- Task brief
Could you return all of the entries word for word, minus any pictures?

- Exercise inputs

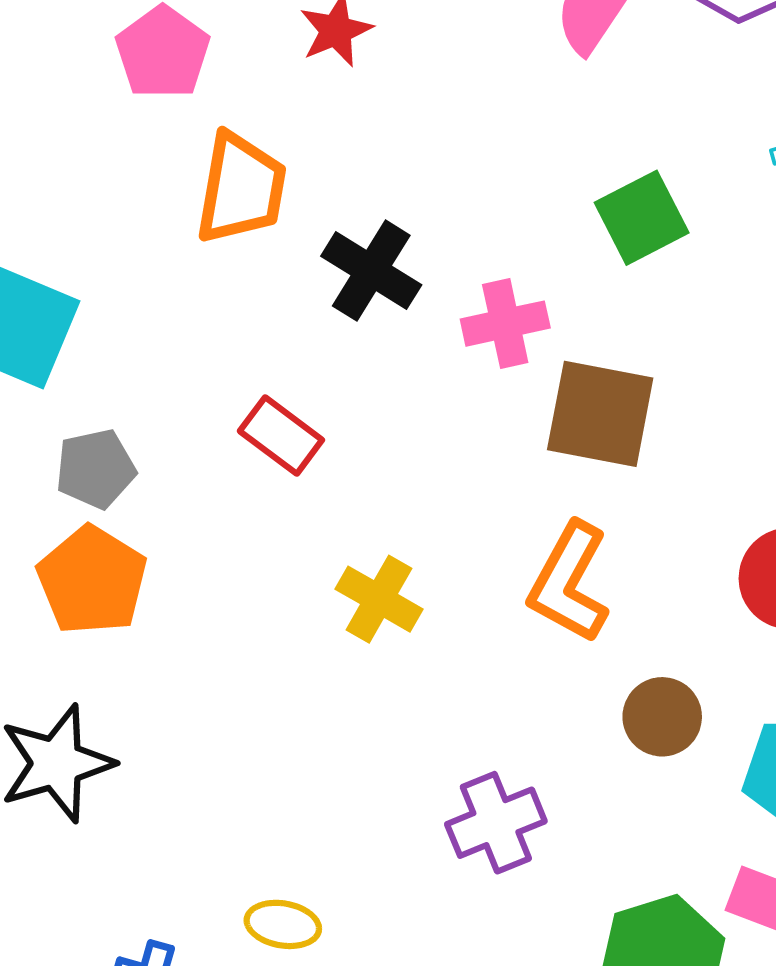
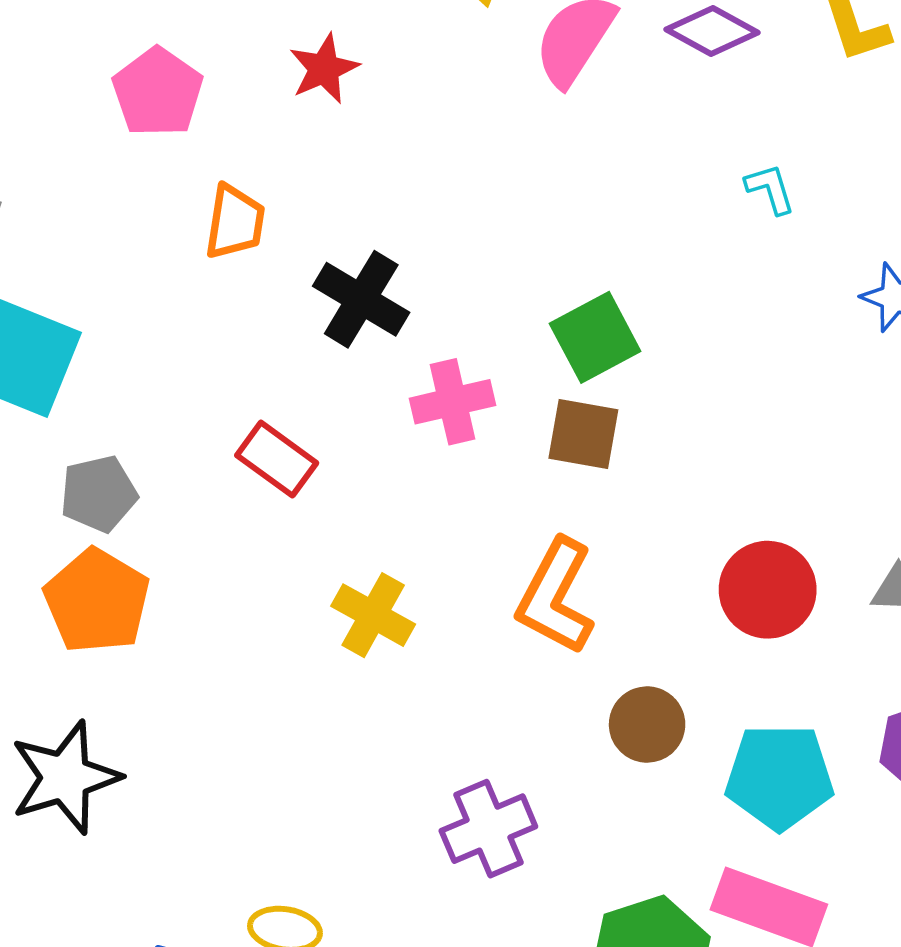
orange trapezoid: (241, 188) -> (235, 222), size x0.7
green square: (642, 218) -> (595, 337), moved
pink cross: (505, 324) -> (453, 402), moved
brown square: (600, 414) -> (583, 434), size x0.7

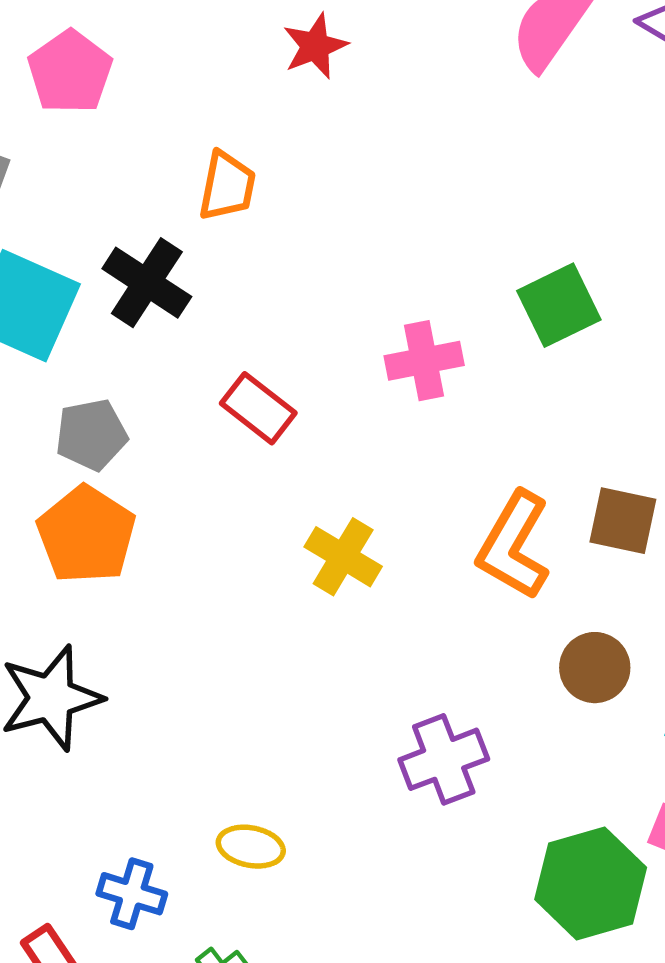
pink pentagon: (158, 92) -> (70, 72), moved
black cross: (361, 299) -> (147, 283), moved
brown square: (583, 434) -> (623, 521), moved

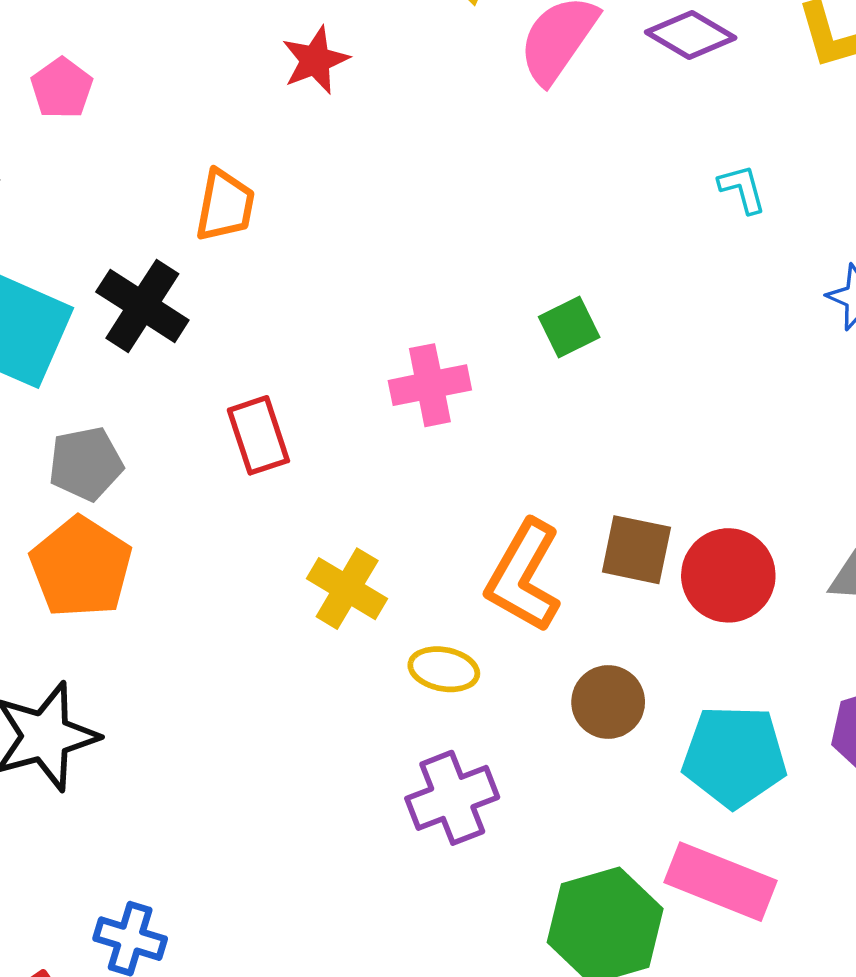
pink pentagon: (70, 72) -> (62, 88), size x0.7
green square: (559, 305) -> (569, 327), size x0.7
red rectangle: (258, 408) -> (258, 435), turned 34
yellow ellipse: (251, 847) -> (444, 669), moved

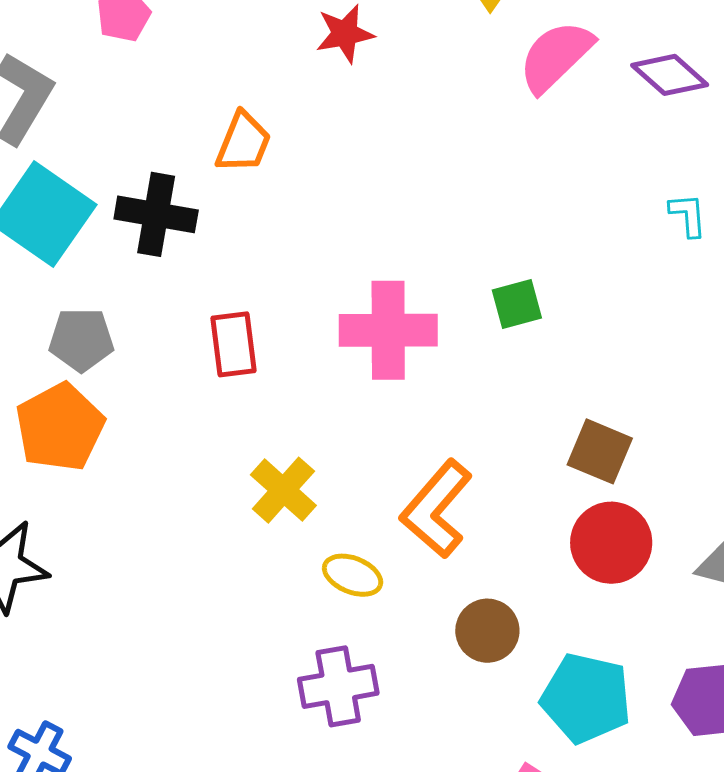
black cross: (142, 306) -> (156, 214), turned -34
pink cross: (430, 385) -> (388, 330), size x1.4
brown square: (636, 550) -> (600, 451), moved

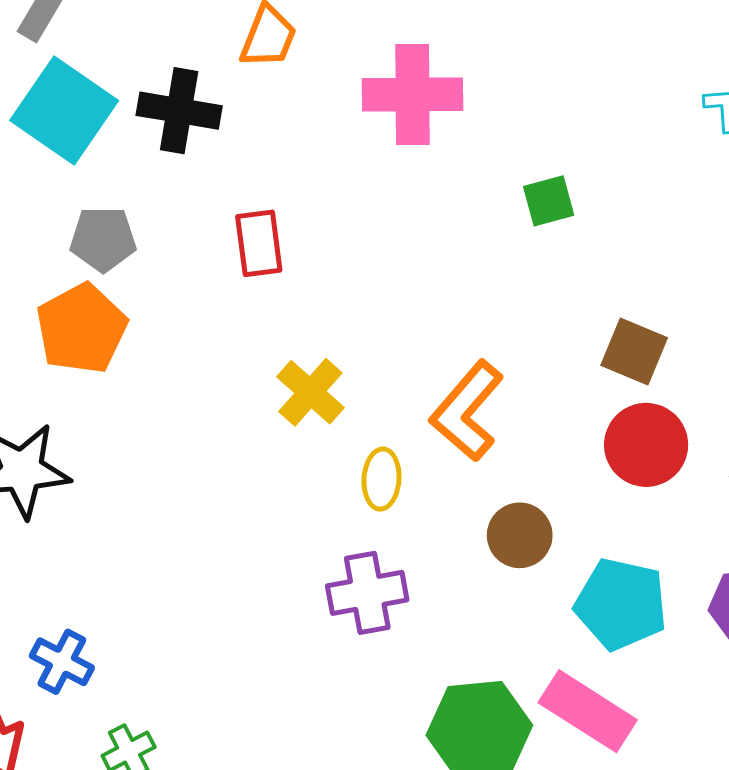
pink cross: (388, 330) -> (412, 94), moved
yellow ellipse: (353, 575) -> (382, 479), turned 72

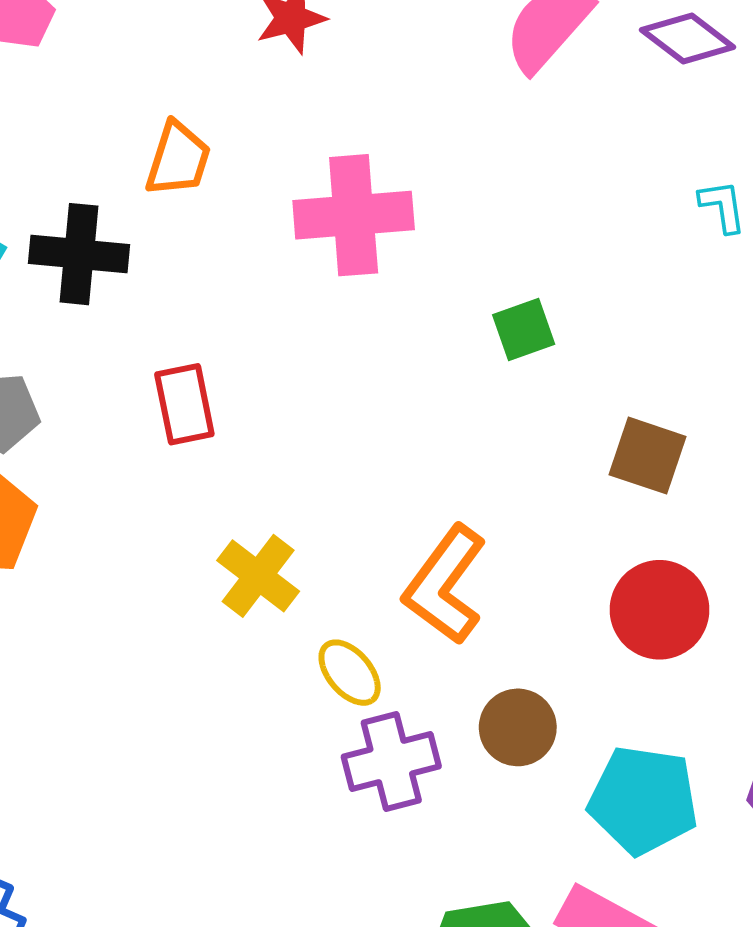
brown square: (634, 352) -> (648, 456), moved
yellow ellipse: (382, 479) -> (350, 673), turned -40
purple cross: (367, 593) -> (391, 762), moved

- Answer to the problem
orange trapezoid: (241, 188) -> (235, 222), size x0.7
green square: (642, 218) -> (595, 337), moved
pink cross: (505, 324) -> (453, 402), moved
brown square: (600, 414) -> (583, 434), size x0.7

pink pentagon: (158, 92) -> (70, 72), moved
black cross: (361, 299) -> (147, 283), moved
brown square: (583, 434) -> (623, 521), moved

pink pentagon: (70, 72) -> (62, 88), size x0.7
green square: (559, 305) -> (569, 327), size x0.7
red rectangle: (258, 408) -> (258, 435), turned 34
yellow ellipse: (251, 847) -> (444, 669), moved

black cross: (142, 306) -> (156, 214), turned -34
pink cross: (430, 385) -> (388, 330), size x1.4
brown square: (636, 550) -> (600, 451), moved

pink cross: (388, 330) -> (412, 94), moved
yellow ellipse: (353, 575) -> (382, 479), turned 72

brown square: (634, 352) -> (648, 456), moved
yellow ellipse: (382, 479) -> (350, 673), turned -40
purple cross: (367, 593) -> (391, 762), moved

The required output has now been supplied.